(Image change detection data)
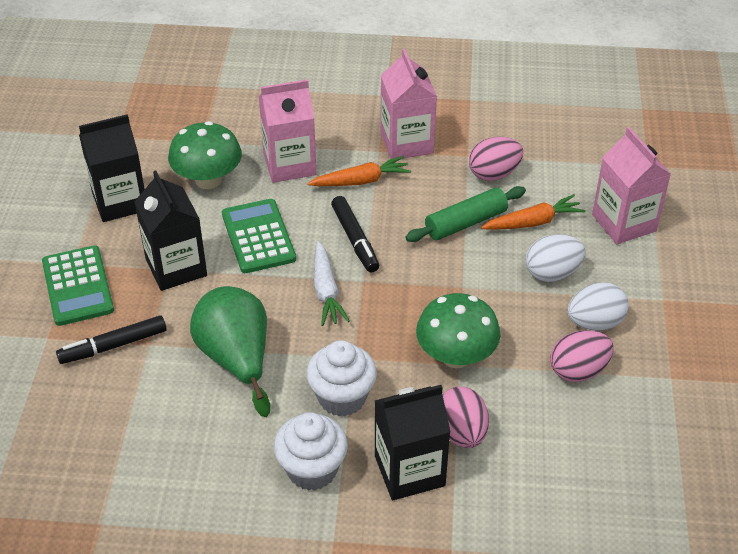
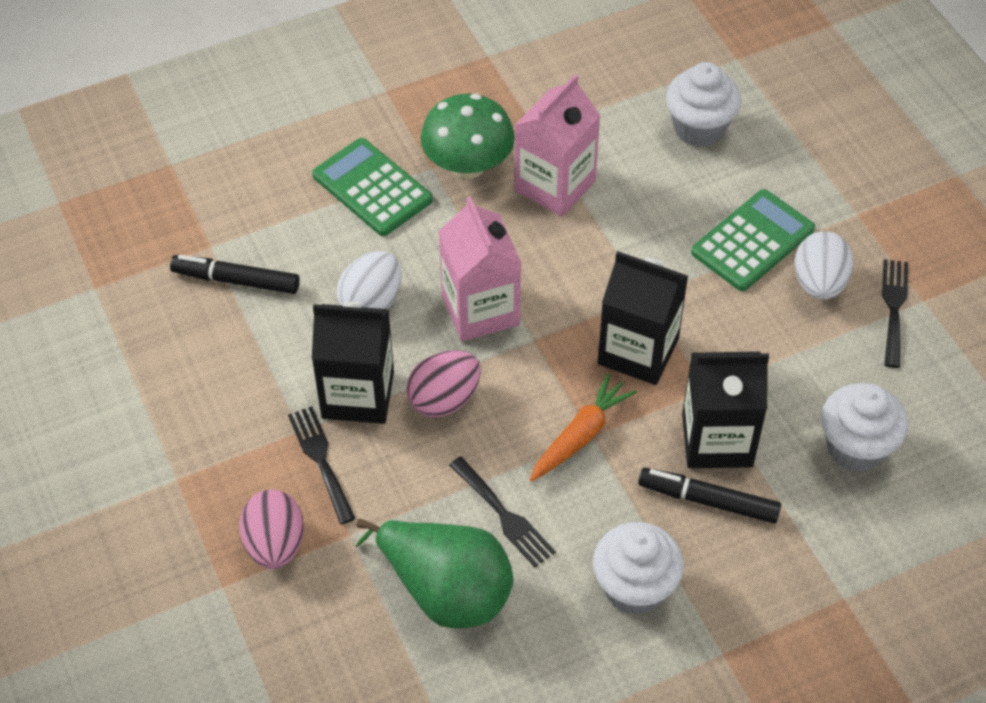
black fork: 0 -> 3
green mushroom: 2 -> 1
green rolling pin: 1 -> 0
orange carrot: 2 -> 1
pink carton: 3 -> 2
pink egg: 3 -> 2
white carrot: 1 -> 0
white cupcake: 2 -> 3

- TASK OBJECTIVE -
Each entry above must be printed exactly, apart from its pictures.

- WRITTEN ANSWER -
black fork: 0 -> 3
green mushroom: 2 -> 1
green rolling pin: 1 -> 0
orange carrot: 2 -> 1
pink carton: 3 -> 2
pink egg: 3 -> 2
white carrot: 1 -> 0
white cupcake: 2 -> 3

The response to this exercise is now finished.